■ Provided entries
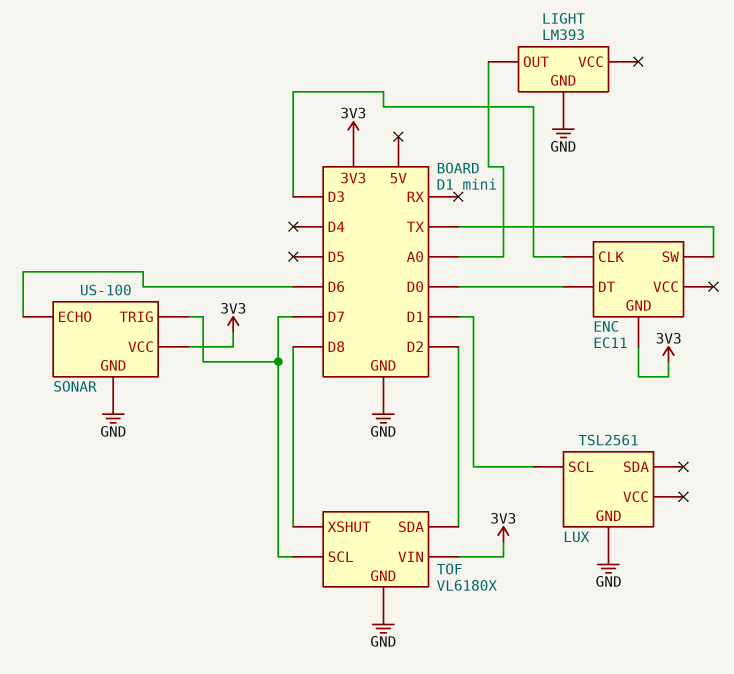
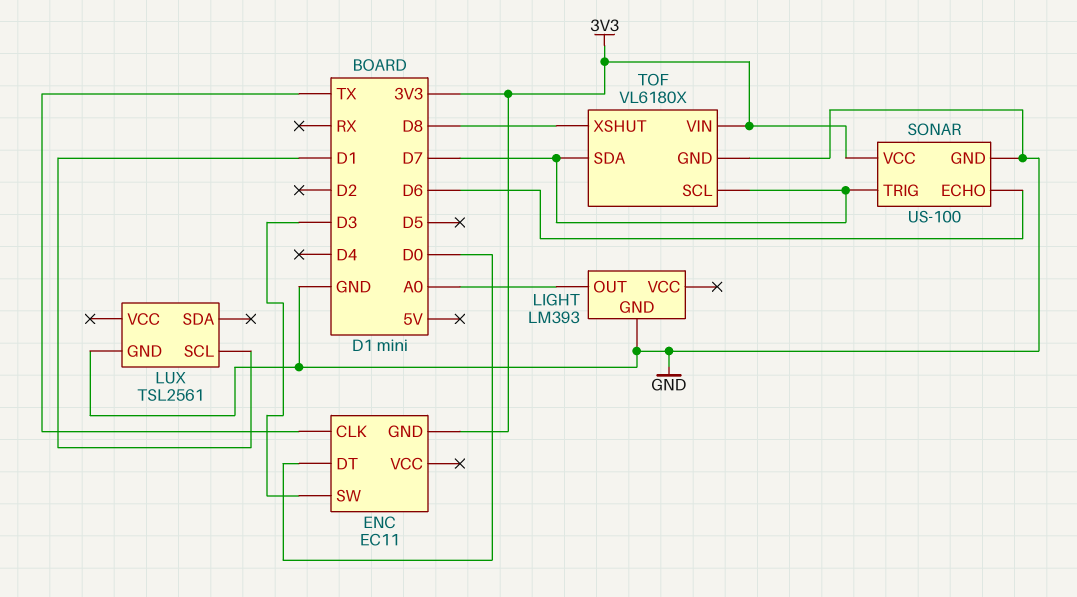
ENC pin CLK: D3 -> TX
ENC pin SW: TX -> D3
TOF pin SDA: D2 -> D7

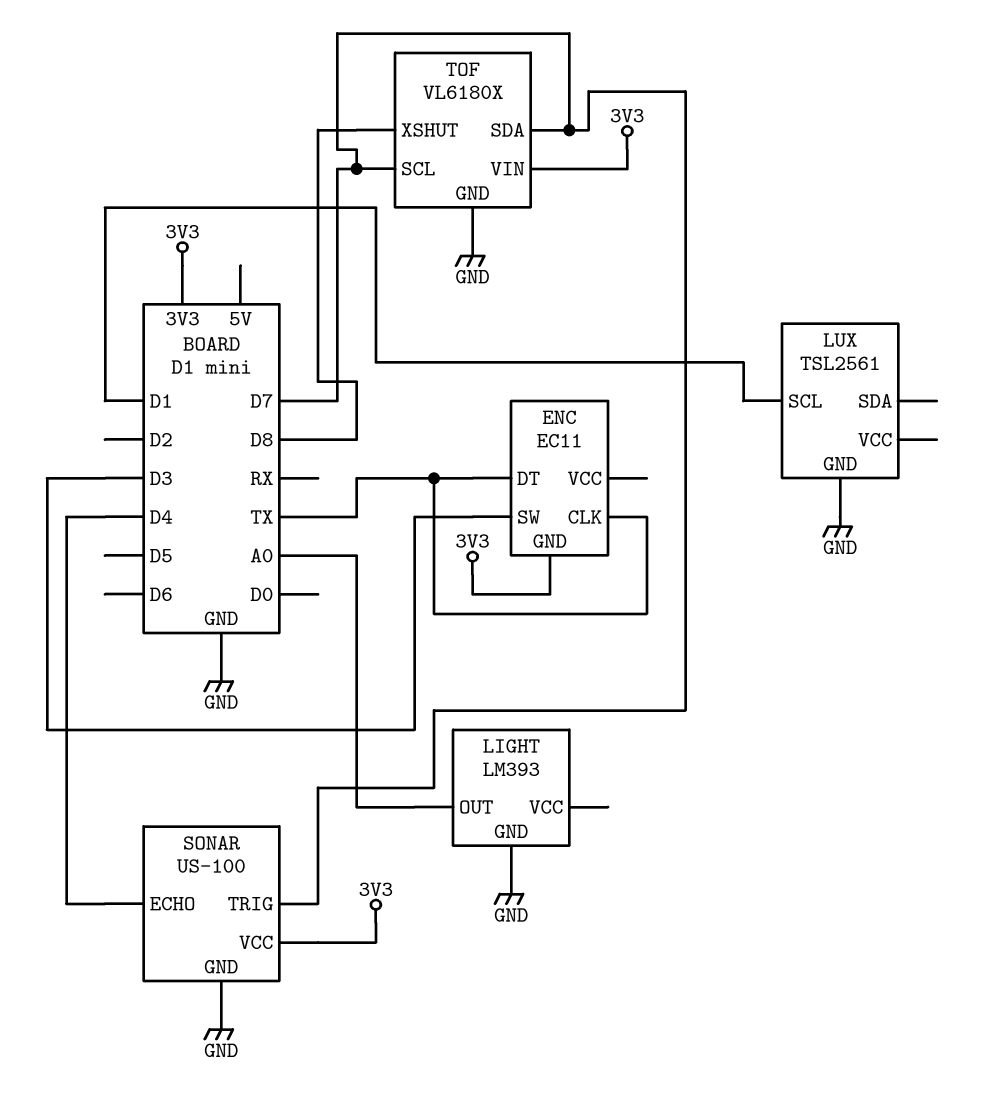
ENC pin DT: D0 -> TX
SONAR pin ECHO: D6 -> D4

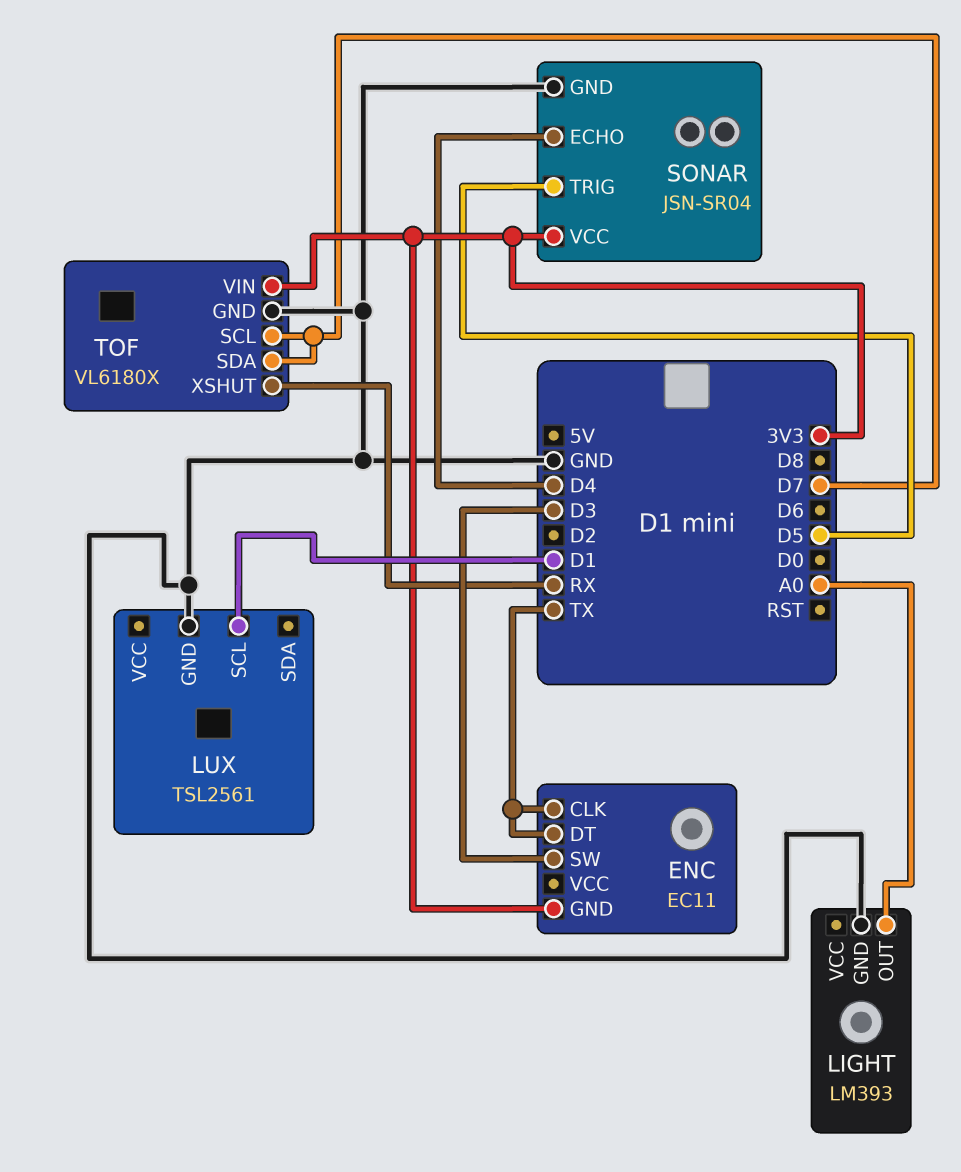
SONAR: US-100 -> JSN-SR04
SONAR pin TRIG: D7 -> D5
TOF pin XSHUT: D8 -> RX

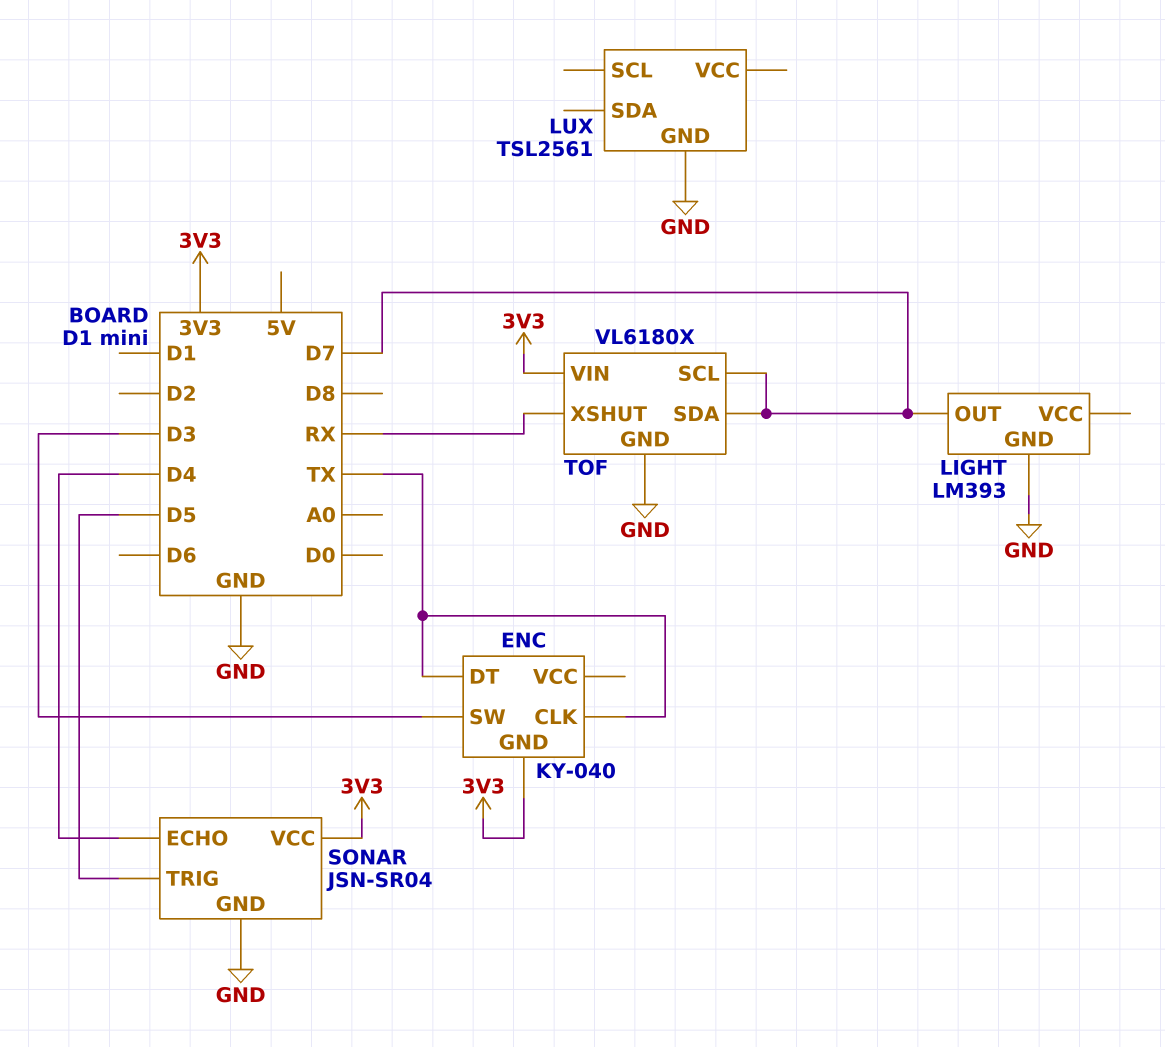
ENC: EC11 -> KY-040
LIGHT pin OUT: A0 -> D7
LUX pin SCL: D1 -> none

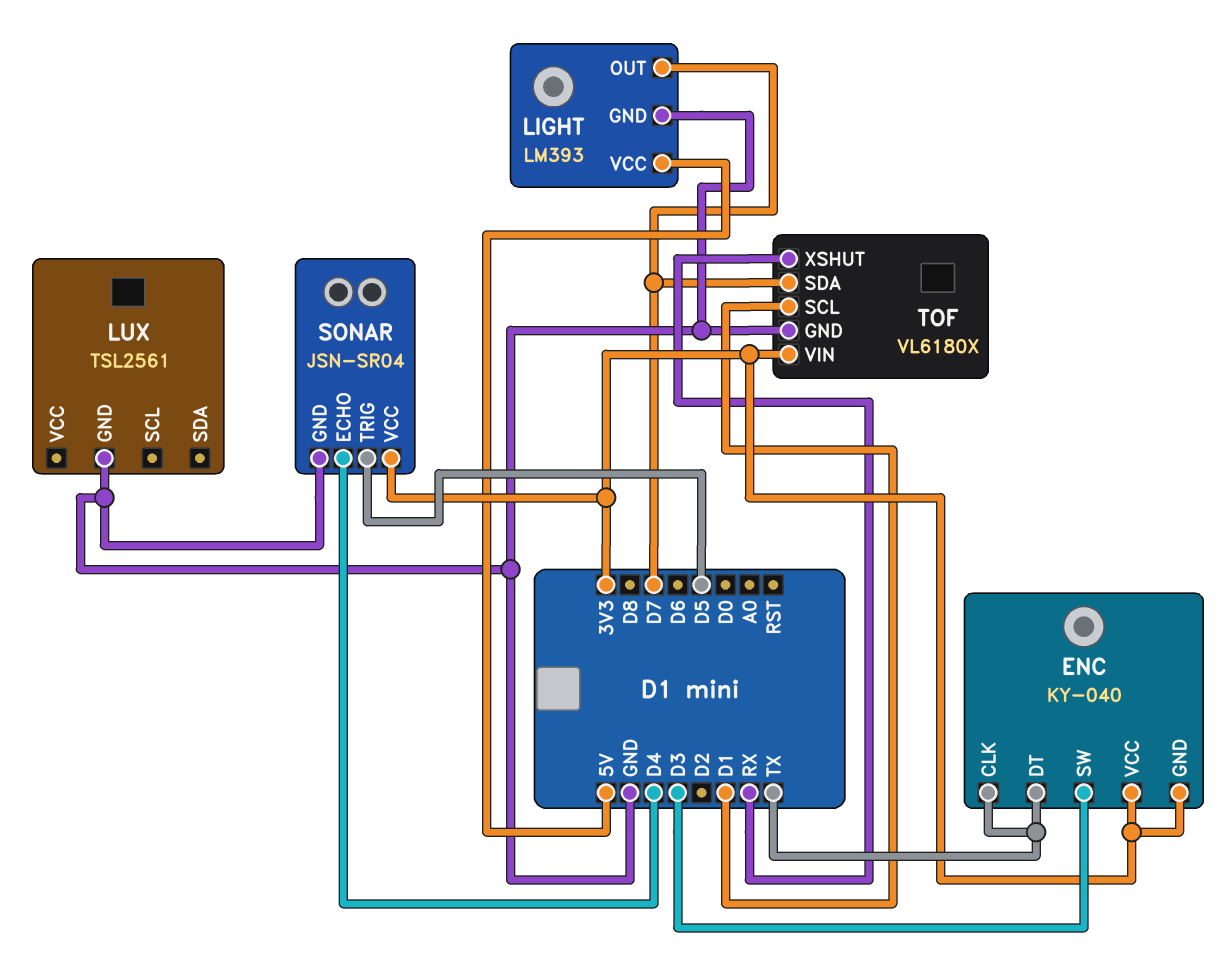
ENC pin VCC: none -> 3V3
LIGHT pin VCC: none -> 5V
TOF pin SCL: D7 -> D1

■ Your instructions
Your answer should be every line from the material above in which the word "none" appears.

■ Solved exercise
LUX pin SCL: D1 -> none
ENC pin VCC: none -> 3V3
LIGHT pin VCC: none -> 5V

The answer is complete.